= INPUT =

*** Block opens ***

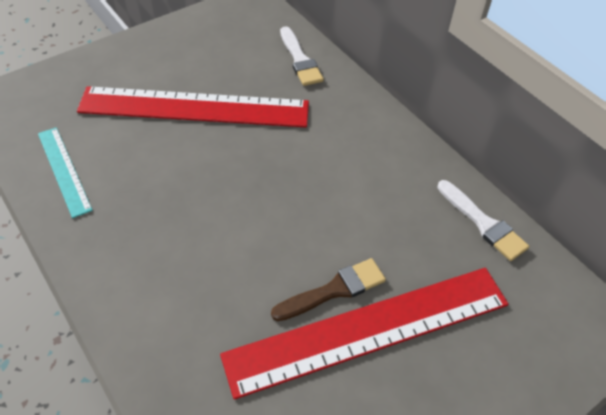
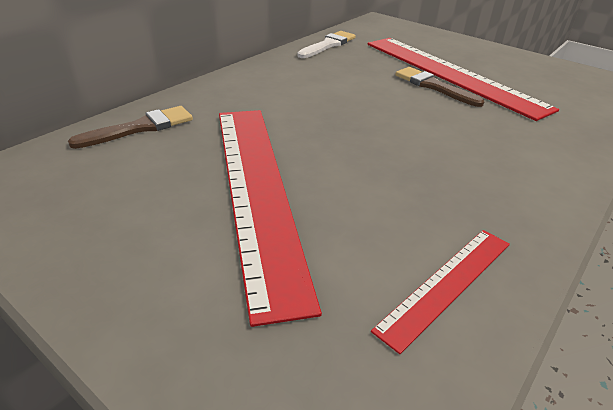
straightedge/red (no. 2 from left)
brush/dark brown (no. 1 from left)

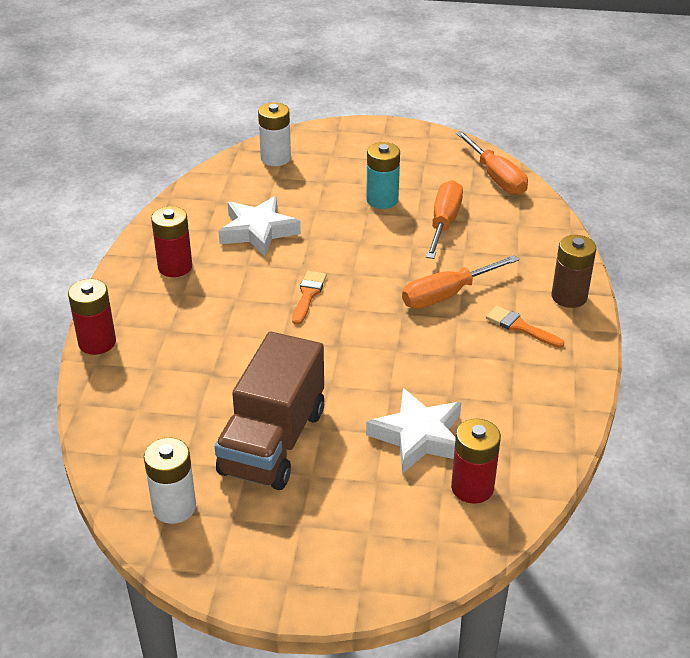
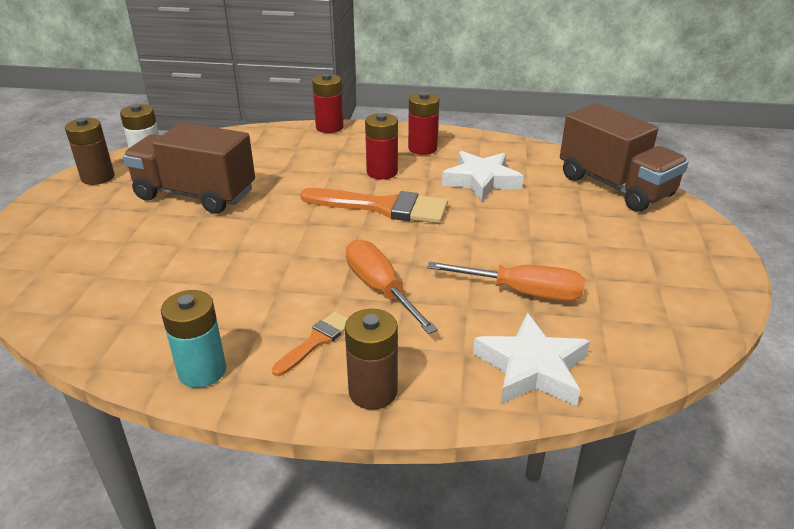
toy truck/dark brown (no. 2 from left)
brush/bright orange (no. 2 from left)
AA battery/aqua
star shape/snow-white (no. 2 from left)
AA battery/red (no. 2 from left)
flat screwdriver/bright orange (no. 3 from left in the first image)
AA battery/dark brown (no. 1 from left)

*** Block closes ***

= AIM OF THE EXERCISE =
The word "battery" may turn up on some lines of these records; say how many, with no other words.

= REPLY TO THE TASK =
3